# WORK ITEM
Without including the pictures, copy out every line below.

Segment Start: DATA EXTRACT

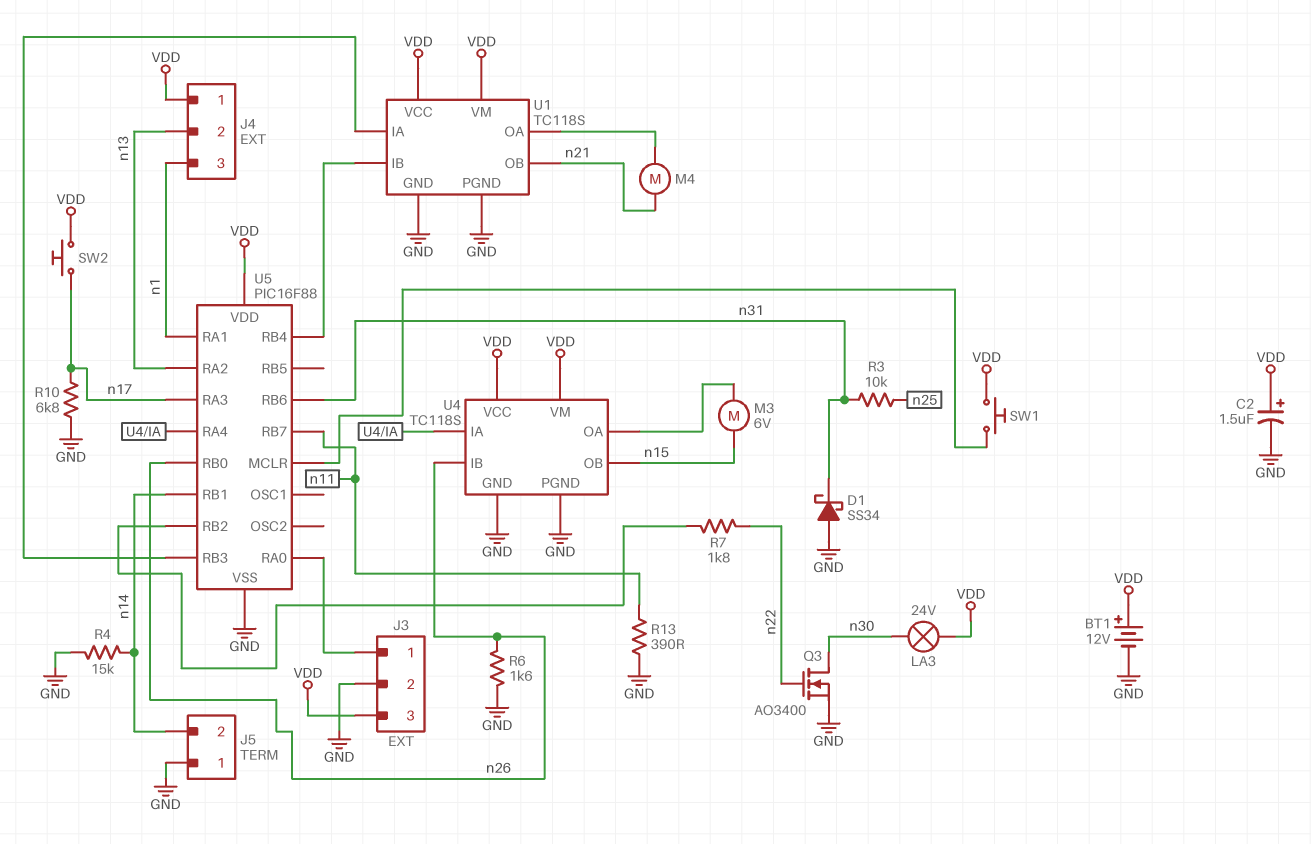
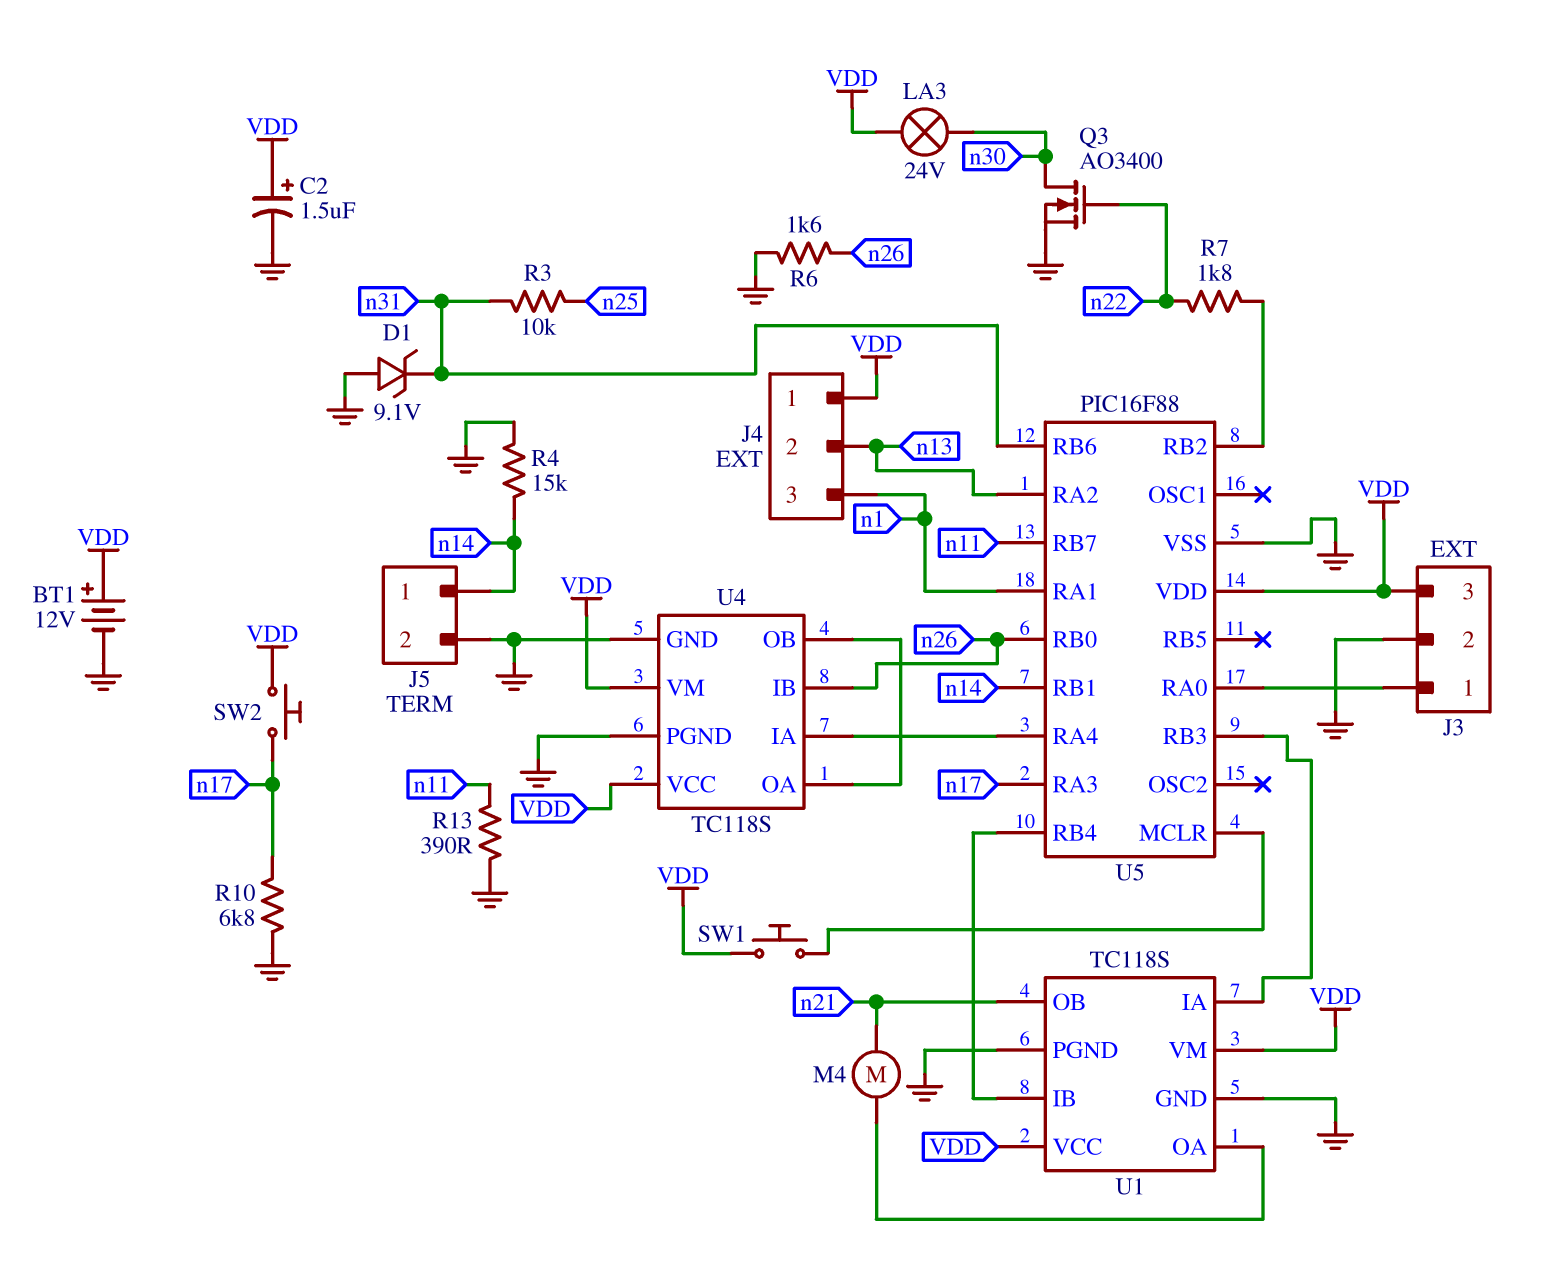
D1: schottky SS34 (A GND, K n31) -> zener 9.1V (A GND, K n31)
J5 pin 1: GND -> n14
J5 pin 2: n14 -> GND
M3: motor 6V (U4/OA, n15) -> none
U4 pin OB: n15 -> U4/OA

Segment End: DATA EXTRACT

# SOLUTION TO THE EXERCISE
D1: schottky SS34 (A GND, K n31) -> zener 9.1V (A GND, K n31)
J5 pin 1: GND -> n14
J5 pin 2: n14 -> GND
M3: motor 6V (U4/OA, n15) -> none
U4 pin OB: n15 -> U4/OA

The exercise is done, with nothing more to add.